### INSTRUCTIONS TO FOLLOW
Starting at the line that holds "orange bucket: 6 -> 5" and stopping at the line that holds "yellow cheese: 8 -> 11", restate the records below word for word, with both of those lines included.

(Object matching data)
☆ ☆ ☆ ☆ ☆ ☆ ☆

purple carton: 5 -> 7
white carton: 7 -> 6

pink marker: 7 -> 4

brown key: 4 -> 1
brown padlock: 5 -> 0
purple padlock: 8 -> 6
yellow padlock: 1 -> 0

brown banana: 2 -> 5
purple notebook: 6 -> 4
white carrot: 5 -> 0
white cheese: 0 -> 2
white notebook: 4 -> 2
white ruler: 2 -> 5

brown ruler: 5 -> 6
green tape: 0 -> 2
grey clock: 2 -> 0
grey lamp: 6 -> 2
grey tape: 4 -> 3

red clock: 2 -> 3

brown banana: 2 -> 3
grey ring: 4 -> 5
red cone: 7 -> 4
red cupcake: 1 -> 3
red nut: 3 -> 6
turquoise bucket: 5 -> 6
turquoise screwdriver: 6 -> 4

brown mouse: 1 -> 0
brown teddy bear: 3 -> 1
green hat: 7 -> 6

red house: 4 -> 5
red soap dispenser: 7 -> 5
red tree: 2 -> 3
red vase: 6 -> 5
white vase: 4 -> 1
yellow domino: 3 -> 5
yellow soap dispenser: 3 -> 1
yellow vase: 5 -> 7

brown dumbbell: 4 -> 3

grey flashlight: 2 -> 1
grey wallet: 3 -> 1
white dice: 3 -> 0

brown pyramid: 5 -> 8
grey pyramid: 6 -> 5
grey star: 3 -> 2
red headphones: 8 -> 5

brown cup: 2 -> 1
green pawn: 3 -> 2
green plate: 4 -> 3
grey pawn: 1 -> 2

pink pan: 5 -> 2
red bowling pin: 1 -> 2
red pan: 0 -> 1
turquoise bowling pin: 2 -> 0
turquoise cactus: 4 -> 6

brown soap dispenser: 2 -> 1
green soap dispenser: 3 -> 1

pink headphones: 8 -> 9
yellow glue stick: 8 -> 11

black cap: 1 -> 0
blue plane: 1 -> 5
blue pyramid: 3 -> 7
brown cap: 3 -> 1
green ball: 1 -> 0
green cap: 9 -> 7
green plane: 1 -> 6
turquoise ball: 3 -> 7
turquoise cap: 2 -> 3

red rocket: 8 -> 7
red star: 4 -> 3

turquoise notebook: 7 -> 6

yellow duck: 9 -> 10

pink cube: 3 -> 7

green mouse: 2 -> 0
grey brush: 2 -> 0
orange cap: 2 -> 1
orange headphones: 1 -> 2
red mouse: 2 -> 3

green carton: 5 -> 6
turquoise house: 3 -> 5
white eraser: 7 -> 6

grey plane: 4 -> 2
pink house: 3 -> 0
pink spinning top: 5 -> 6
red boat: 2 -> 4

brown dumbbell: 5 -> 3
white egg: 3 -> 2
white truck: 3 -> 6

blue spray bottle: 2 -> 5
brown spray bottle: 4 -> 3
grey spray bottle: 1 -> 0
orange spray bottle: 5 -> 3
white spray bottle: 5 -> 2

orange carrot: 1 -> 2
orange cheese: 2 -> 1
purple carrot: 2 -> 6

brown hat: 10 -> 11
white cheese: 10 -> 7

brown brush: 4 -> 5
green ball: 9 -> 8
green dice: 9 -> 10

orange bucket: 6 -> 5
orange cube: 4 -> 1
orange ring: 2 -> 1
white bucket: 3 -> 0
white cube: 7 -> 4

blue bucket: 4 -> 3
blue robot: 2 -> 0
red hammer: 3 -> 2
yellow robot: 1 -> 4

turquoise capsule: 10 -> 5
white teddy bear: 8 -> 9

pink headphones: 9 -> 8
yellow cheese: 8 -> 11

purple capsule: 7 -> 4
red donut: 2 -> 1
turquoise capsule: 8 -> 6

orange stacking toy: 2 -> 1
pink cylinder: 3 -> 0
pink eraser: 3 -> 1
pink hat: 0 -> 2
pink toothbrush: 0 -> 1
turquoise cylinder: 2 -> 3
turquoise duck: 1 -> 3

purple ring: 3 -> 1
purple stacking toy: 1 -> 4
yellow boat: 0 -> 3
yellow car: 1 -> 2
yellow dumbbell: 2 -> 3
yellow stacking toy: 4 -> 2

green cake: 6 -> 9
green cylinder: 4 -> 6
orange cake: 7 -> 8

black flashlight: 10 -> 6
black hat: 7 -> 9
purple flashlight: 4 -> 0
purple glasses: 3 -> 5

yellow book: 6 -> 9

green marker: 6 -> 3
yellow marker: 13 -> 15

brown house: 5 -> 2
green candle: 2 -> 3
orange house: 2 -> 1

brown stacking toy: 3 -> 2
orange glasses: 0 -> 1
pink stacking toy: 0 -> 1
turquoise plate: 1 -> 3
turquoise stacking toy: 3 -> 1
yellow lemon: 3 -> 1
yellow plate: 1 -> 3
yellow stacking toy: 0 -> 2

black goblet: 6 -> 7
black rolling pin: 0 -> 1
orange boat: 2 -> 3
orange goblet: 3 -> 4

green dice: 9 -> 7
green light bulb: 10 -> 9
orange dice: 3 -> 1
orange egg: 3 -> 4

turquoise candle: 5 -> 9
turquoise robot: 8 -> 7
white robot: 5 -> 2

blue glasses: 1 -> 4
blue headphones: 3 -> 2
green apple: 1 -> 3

☆ ☆ ☆ ☆ ☆ ☆ ☆

### TASK RESULT
orange bucket: 6 -> 5
orange cube: 4 -> 1
orange ring: 2 -> 1
white bucket: 3 -> 0
white cube: 7 -> 4

blue bucket: 4 -> 3
blue robot: 2 -> 0
red hammer: 3 -> 2
yellow robot: 1 -> 4

turquoise capsule: 10 -> 5
white teddy bear: 8 -> 9

pink headphones: 9 -> 8
yellow cheese: 8 -> 11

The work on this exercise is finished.